### Task prompt
Every entry that follows should be repeated exactly; drop the images.

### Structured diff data
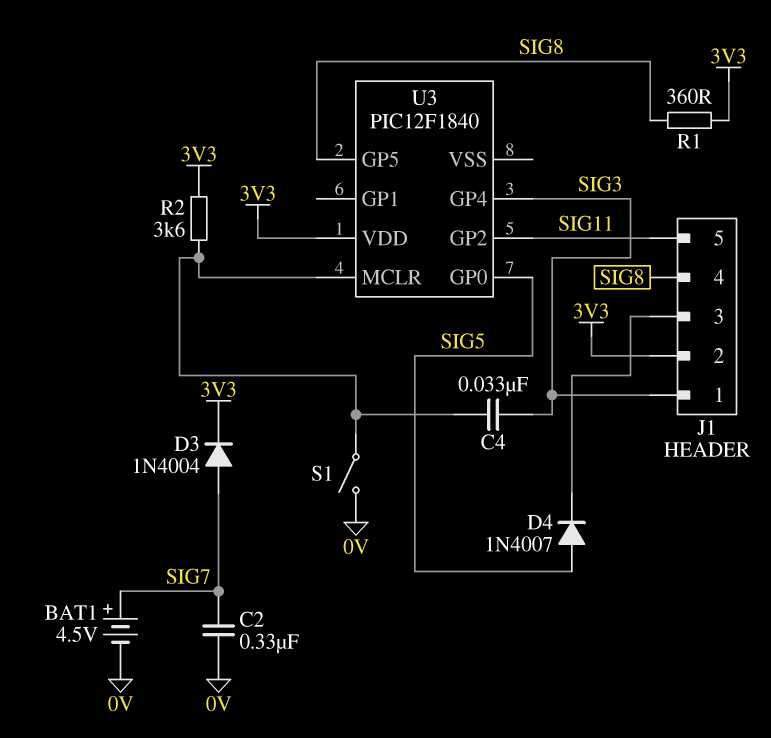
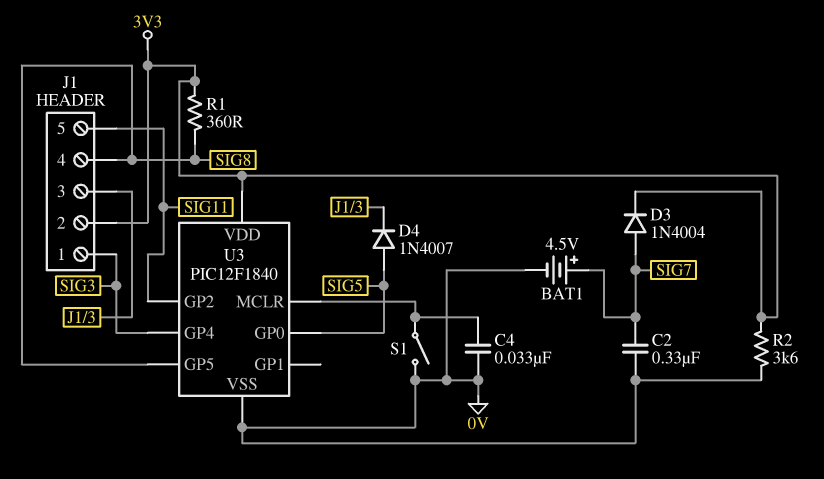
C4: 33nF (SIG3, U3/MCLR) -> 33nF (0V, U3/MCLR)
R2: 3.6k (3V3, U3/MCLR) -> 3.6k (0V, 3V3)
U3 pin VSS: none -> 0V

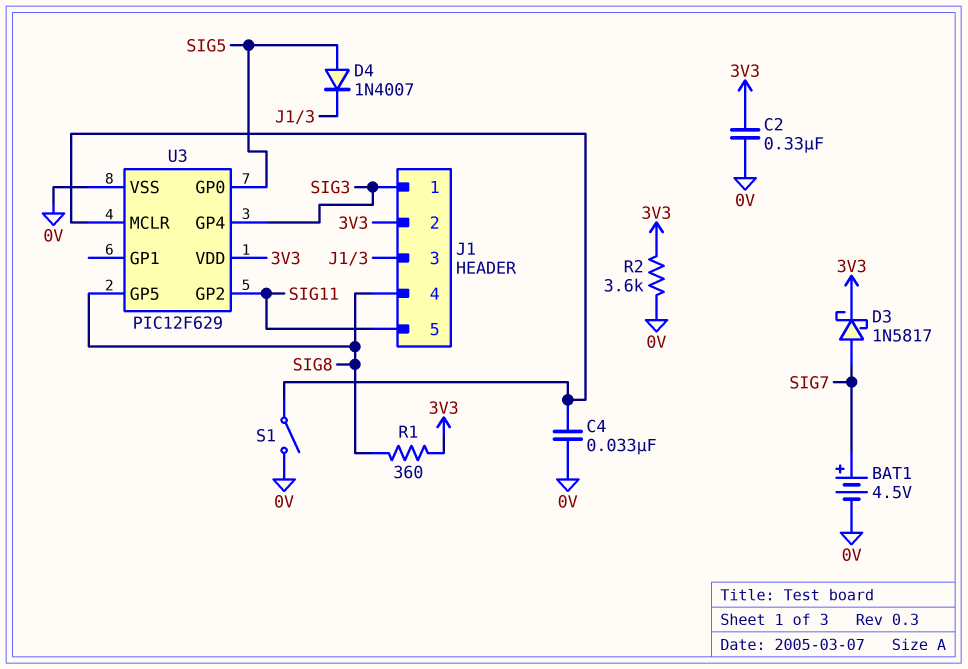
C2: 330nF (0V, SIG7) -> 330nF (0V, 3V3)
D3: diode 1N4004 (A SIG7, K 3V3) -> schottky 1N5817 (A SIG7, K 3V3)
U3: PIC12F1840 -> PIC12F629

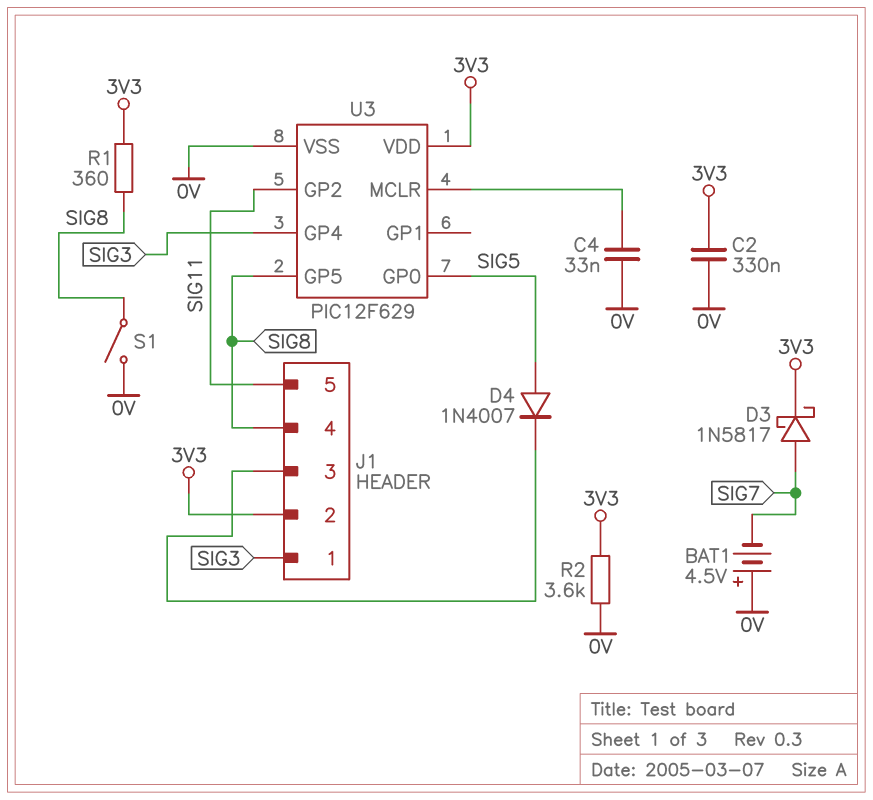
BAT1: 4.5V (plus SIG7, minus 0V) -> 4.5V (plus 0V, minus SIG7)
S1: switch (0V, U3/MCLR) -> switch (0V, SIG8)

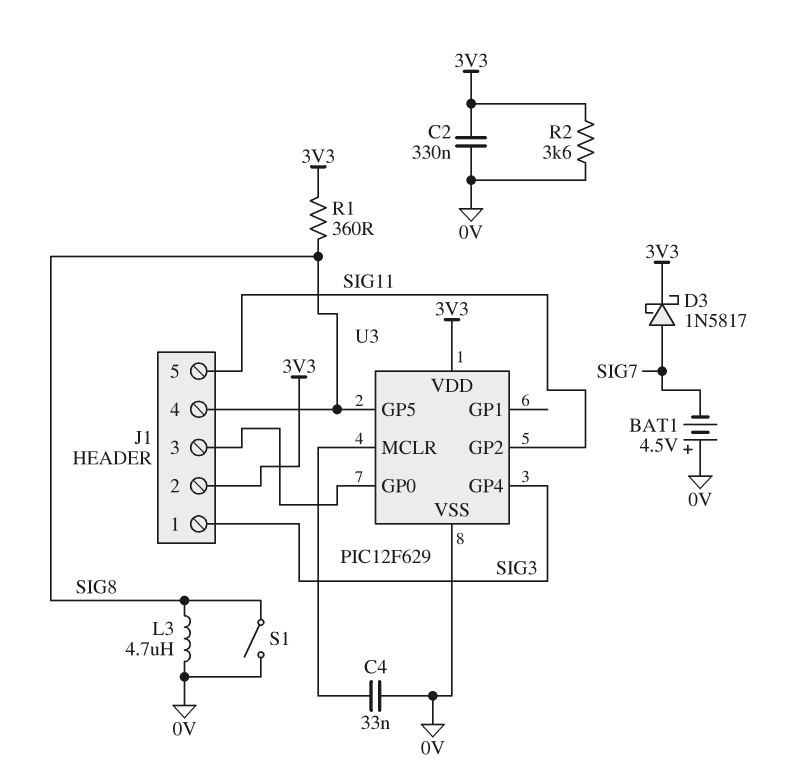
D4: diode 1N4007 (A SIG5, K J1/3) -> none
L3: none -> 4.7uH (0V, SIG8)
U3 pin GP0: SIG5 -> J1/3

### Response below
C4: 33nF (SIG3, U3/MCLR) -> 33nF (0V, U3/MCLR)
R2: 3.6k (3V3, U3/MCLR) -> 3.6k (0V, 3V3)
U3 pin VSS: none -> 0V

C2: 330nF (0V, SIG7) -> 330nF (0V, 3V3)
D3: diode 1N4004 (A SIG7, K 3V3) -> schottky 1N5817 (A SIG7, K 3V3)
U3: PIC12F1840 -> PIC12F629

BAT1: 4.5V (plus SIG7, minus 0V) -> 4.5V (plus 0V, minus SIG7)
S1: switch (0V, U3/MCLR) -> switch (0V, SIG8)

D4: diode 1N4007 (A SIG5, K J1/3) -> none
L3: none -> 4.7uH (0V, SIG8)
U3 pin GP0: SIG5 -> J1/3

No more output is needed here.